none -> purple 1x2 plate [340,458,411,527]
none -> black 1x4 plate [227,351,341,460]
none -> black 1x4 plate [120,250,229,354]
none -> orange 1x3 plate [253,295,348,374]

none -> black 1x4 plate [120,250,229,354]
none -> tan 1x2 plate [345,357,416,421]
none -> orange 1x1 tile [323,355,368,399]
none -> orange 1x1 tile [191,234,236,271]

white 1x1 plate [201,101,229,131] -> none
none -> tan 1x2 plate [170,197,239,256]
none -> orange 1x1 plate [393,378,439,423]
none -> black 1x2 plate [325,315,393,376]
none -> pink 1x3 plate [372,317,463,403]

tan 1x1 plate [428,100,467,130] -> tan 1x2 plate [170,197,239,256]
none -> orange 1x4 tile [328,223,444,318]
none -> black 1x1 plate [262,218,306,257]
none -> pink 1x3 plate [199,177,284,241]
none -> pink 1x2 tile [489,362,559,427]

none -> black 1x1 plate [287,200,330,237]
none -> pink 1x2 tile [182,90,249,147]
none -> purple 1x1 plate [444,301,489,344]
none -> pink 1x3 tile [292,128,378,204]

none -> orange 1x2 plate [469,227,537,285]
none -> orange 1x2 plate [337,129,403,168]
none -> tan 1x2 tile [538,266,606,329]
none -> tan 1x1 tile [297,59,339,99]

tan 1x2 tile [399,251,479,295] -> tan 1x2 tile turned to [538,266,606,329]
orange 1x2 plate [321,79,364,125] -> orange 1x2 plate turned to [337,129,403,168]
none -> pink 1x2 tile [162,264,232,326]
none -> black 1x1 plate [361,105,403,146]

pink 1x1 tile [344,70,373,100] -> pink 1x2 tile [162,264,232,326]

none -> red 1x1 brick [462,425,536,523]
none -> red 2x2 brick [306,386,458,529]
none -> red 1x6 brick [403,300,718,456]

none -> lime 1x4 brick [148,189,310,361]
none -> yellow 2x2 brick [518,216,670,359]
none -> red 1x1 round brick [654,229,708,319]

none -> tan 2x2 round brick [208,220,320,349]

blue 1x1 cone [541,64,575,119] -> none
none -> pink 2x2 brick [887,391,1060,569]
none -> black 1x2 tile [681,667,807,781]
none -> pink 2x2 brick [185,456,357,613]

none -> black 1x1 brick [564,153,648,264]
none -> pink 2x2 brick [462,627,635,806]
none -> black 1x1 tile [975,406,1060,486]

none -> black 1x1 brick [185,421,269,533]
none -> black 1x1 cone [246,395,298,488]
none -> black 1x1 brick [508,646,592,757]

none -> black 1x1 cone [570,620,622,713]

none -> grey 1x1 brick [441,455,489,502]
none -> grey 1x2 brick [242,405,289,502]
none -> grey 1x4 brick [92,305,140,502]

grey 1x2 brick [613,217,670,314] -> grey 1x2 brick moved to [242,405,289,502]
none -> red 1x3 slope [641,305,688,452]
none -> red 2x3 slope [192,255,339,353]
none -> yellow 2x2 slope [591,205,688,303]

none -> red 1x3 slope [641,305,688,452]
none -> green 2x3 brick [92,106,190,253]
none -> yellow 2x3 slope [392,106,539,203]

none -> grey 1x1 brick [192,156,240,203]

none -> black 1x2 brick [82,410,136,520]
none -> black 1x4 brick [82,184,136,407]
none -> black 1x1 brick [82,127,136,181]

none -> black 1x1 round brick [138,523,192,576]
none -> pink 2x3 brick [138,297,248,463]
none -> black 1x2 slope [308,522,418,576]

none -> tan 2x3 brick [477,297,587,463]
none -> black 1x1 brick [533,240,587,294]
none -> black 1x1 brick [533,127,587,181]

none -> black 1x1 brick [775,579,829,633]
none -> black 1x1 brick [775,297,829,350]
++++++
• Requirement:
Each line in the records above with "pink" must be returned.

• Task result:
none -> pink 1x3 plate [372,317,463,403]
none -> pink 1x3 plate [199,177,284,241]
none -> pink 1x2 tile [489,362,559,427]
none -> pink 1x2 tile [182,90,249,147]
none -> pink 1x3 tile [292,128,378,204]
none -> pink 1x2 tile [162,264,232,326]
pink 1x1 tile [344,70,373,100] -> pink 1x2 tile [162,264,232,326]
none -> pink 2x2 brick [887,391,1060,569]
none -> pink 2x2 brick [185,456,357,613]
none -> pink 2x2 brick [462,627,635,806]
none -> pink 2x3 brick [138,297,248,463]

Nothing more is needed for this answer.